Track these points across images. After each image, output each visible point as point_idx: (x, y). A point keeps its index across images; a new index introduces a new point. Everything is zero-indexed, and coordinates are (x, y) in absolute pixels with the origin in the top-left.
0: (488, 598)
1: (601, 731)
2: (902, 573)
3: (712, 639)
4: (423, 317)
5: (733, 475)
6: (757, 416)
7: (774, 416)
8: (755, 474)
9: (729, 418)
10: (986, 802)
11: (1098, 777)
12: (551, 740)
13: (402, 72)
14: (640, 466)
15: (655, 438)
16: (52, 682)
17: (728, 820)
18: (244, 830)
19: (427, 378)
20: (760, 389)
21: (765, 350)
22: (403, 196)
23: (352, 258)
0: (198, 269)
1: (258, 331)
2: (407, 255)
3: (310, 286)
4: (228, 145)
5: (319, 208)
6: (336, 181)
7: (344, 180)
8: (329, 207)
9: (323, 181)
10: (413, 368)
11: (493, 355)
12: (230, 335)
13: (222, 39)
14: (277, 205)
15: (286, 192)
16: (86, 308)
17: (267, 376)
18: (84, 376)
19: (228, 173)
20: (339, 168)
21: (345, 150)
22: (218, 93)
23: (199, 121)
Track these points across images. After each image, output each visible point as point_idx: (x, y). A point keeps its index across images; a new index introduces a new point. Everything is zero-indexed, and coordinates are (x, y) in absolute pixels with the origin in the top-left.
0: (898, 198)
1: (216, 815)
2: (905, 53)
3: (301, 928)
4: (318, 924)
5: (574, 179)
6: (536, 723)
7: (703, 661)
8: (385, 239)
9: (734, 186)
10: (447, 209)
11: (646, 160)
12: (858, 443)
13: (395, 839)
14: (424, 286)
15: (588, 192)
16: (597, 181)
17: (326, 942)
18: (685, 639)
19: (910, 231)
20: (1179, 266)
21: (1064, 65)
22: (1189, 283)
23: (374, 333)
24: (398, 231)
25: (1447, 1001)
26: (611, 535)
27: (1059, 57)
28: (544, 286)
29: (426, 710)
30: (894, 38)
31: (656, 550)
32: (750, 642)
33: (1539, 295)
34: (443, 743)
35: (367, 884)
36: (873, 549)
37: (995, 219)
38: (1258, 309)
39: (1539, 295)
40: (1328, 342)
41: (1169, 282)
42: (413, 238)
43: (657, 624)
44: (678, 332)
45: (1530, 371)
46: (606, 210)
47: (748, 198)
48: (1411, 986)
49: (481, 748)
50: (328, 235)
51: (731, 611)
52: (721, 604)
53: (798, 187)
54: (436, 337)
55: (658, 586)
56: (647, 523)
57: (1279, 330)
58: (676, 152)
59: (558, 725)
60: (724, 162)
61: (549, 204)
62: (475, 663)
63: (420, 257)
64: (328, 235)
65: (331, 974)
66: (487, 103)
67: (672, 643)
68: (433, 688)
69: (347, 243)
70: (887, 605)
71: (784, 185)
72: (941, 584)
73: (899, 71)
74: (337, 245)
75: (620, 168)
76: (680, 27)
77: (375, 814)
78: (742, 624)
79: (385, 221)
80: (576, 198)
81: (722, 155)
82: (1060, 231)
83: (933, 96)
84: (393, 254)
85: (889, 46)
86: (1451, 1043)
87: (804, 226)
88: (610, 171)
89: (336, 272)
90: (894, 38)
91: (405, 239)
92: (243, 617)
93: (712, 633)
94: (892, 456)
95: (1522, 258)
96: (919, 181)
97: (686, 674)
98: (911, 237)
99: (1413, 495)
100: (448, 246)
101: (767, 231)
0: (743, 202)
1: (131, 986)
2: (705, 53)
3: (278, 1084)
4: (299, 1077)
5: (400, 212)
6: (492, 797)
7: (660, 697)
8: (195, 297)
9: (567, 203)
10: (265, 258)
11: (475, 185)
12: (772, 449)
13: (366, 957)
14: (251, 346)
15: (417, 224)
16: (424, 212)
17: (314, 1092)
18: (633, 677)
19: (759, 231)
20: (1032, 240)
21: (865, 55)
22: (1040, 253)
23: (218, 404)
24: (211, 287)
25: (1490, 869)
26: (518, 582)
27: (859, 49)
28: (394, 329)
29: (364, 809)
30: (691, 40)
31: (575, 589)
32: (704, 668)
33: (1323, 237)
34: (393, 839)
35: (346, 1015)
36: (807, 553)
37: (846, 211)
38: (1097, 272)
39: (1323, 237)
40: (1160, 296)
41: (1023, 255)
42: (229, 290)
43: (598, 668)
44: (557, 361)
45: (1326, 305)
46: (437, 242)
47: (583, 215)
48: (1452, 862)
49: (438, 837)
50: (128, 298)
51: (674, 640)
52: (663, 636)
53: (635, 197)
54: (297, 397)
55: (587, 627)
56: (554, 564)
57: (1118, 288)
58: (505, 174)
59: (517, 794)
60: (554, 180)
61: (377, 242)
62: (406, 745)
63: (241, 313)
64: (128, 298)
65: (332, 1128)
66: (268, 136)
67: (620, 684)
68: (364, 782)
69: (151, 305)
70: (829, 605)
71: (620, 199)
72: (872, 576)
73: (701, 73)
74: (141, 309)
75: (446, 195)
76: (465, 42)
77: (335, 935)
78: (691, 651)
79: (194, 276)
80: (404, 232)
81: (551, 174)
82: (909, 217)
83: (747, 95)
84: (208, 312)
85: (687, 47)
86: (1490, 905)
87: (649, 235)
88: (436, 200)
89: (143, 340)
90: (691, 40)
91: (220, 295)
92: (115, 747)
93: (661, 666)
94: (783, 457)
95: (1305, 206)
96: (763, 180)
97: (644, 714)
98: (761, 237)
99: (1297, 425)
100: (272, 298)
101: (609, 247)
○ ○ ○ ○ ○ ○ ○
→ **COSA SERVE**: Per favore, ricopia per intero tutti i dati qui sopra, riga per riga, senza cambiare nulla.

→ **RISPOSTA SCRITTA**:
Track these points across images. After each image, output each visible point as point_idx: (x, y). A point keeps its index across images; a new index introduces a new point. Everything is zero-indexed, and coordinates are (x, y) in absolute pixels with the origin in the top-left.
0: (488, 598)
1: (601, 731)
2: (902, 573)
3: (712, 639)
4: (423, 317)
5: (733, 475)
6: (757, 416)
7: (774, 416)
8: (755, 474)
9: (729, 418)
10: (986, 802)
11: (1098, 777)
12: (551, 740)
13: (402, 72)
14: (640, 466)
15: (655, 438)
16: (52, 682)
17: (728, 820)
18: (244, 830)
19: (427, 378)
20: (760, 389)
21: (765, 350)
22: (403, 196)
23: (352, 258)
0: (198, 269)
1: (258, 331)
2: (407, 255)
3: (310, 286)
4: (228, 145)
5: (319, 208)
6: (336, 181)
7: (344, 180)
8: (329, 207)
9: (323, 181)
10: (413, 368)
11: (493, 355)
12: (230, 335)
13: (222, 39)
14: (277, 205)
15: (286, 192)
16: (86, 308)
17: (267, 376)
18: (84, 376)
19: (228, 173)
20: (339, 168)
21: (345, 150)
22: (218, 93)
23: (199, 121)
Track these points across images. After each image, output each visible point as point_idx: (x, y). A point keeps its index across images; a new index introduces a new point. Everything is zero-indexed, and coordinates are (x, y) in absolute pixels with the origin in the top-left.
0: (898, 198)
1: (216, 815)
2: (905, 53)
3: (301, 928)
4: (318, 924)
5: (574, 179)
6: (536, 723)
7: (703, 661)
8: (385, 239)
9: (734, 186)
10: (447, 209)
11: (646, 160)
12: (858, 443)
13: (395, 839)
14: (424, 286)
15: (588, 192)
16: (597, 181)
17: (326, 942)
18: (685, 639)
19: (910, 231)
20: (1179, 266)
21: (1064, 65)
22: (1189, 283)
23: (374, 333)
24: (398, 231)
25: (1447, 1001)
26: (611, 535)
27: (1059, 57)
28: (544, 286)
29: (426, 710)
30: (894, 38)
31: (656, 550)
32: (750, 642)
33: (1539, 295)
34: (443, 743)
35: (367, 884)
36: (873, 549)
37: (995, 219)
38: (1258, 309)
39: (1539, 295)
40: (1328, 342)
41: (1169, 282)
42: (413, 238)
43: (657, 624)
44: (678, 332)
45: (1530, 371)
46: (606, 210)
47: (748, 198)
48: (1411, 986)
49: (481, 748)
50: (328, 235)
51: (731, 611)
52: (721, 604)
53: (798, 187)
54: (436, 337)
55: (658, 586)
56: (647, 523)
57: (1279, 330)
58: (676, 152)
59: (558, 725)
60: (724, 162)
61: (549, 204)
62: (475, 663)
63: (420, 257)
64: (328, 235)
65: (331, 974)
66: (487, 103)
67: (672, 643)
68: (433, 688)
69: (347, 243)
70: (887, 605)
71: (784, 185)
72: (941, 584)
73: (899, 71)
74: (337, 245)
75: (620, 168)
76: (680, 27)
77: (375, 814)
78: (742, 624)
79: (385, 221)
80: (576, 198)
81: (722, 155)
82: (1060, 231)
83: (933, 96)
84: (393, 254)
85: (889, 46)
86: (1451, 1043)
87: (804, 226)
88: (610, 171)
89: (336, 272)
90: (894, 38)
91: (405, 239)
92: (243, 617)
93: (712, 633)
94: (892, 456)
95: (1522, 258)
96: (919, 181)
97: (686, 674)
98: (911, 237)
99: (1413, 495)
100: (448, 246)
101: (767, 231)
0: (743, 202)
1: (131, 986)
2: (705, 53)
3: (278, 1084)
4: (299, 1077)
5: (400, 212)
6: (492, 797)
7: (660, 697)
8: (195, 297)
9: (567, 203)
10: (265, 258)
11: (475, 185)
12: (772, 449)
13: (366, 957)
14: (251, 346)
15: (417, 224)
16: (424, 212)
17: (314, 1092)
18: (633, 677)
19: (759, 231)
20: (1032, 240)
21: (865, 55)
22: (1040, 253)
23: (218, 404)
24: (211, 287)
25: (1490, 869)
26: (518, 582)
27: (859, 49)
28: (394, 329)
29: (364, 809)
30: (691, 40)
31: (575, 589)
32: (704, 668)
33: (1323, 237)
34: (393, 839)
35: (346, 1015)
36: (807, 553)
37: (846, 211)
38: (1097, 272)
39: (1323, 237)
40: (1160, 296)
41: (1023, 255)
42: (229, 290)
43: (598, 668)
44: (557, 361)
45: (1326, 305)
46: (437, 242)
47: (583, 215)
48: (1452, 862)
49: (438, 837)
50: (128, 298)
51: (674, 640)
52: (663, 636)
53: (635, 197)
54: (297, 397)
55: (587, 627)
56: (554, 564)
57: (1118, 288)
58: (505, 174)
59: (517, 794)
60: (554, 180)
61: (377, 242)
62: (406, 745)
63: (241, 313)
64: (128, 298)
65: (332, 1128)
66: (268, 136)
67: (620, 684)
68: (364, 782)
69: (151, 305)
70: (829, 605)
71: (620, 199)
72: (872, 576)
73: (701, 73)
74: (141, 309)
75: (446, 195)
76: (465, 42)
77: (335, 935)
78: (691, 651)
79: (194, 276)
80: (404, 232)
81: (551, 174)
82: (909, 217)
83: (747, 95)
84: (208, 312)
85: (687, 47)
86: (1490, 905)
87: (649, 235)
88: (436, 200)
89: (143, 340)
90: (691, 40)
91: (220, 295)
92: (115, 747)
93: (661, 666)
94: (783, 457)
95: (1305, 206)
96: (763, 180)
97: (644, 714)
98: (761, 237)
99: (1297, 425)
100: (272, 298)
101: (609, 247)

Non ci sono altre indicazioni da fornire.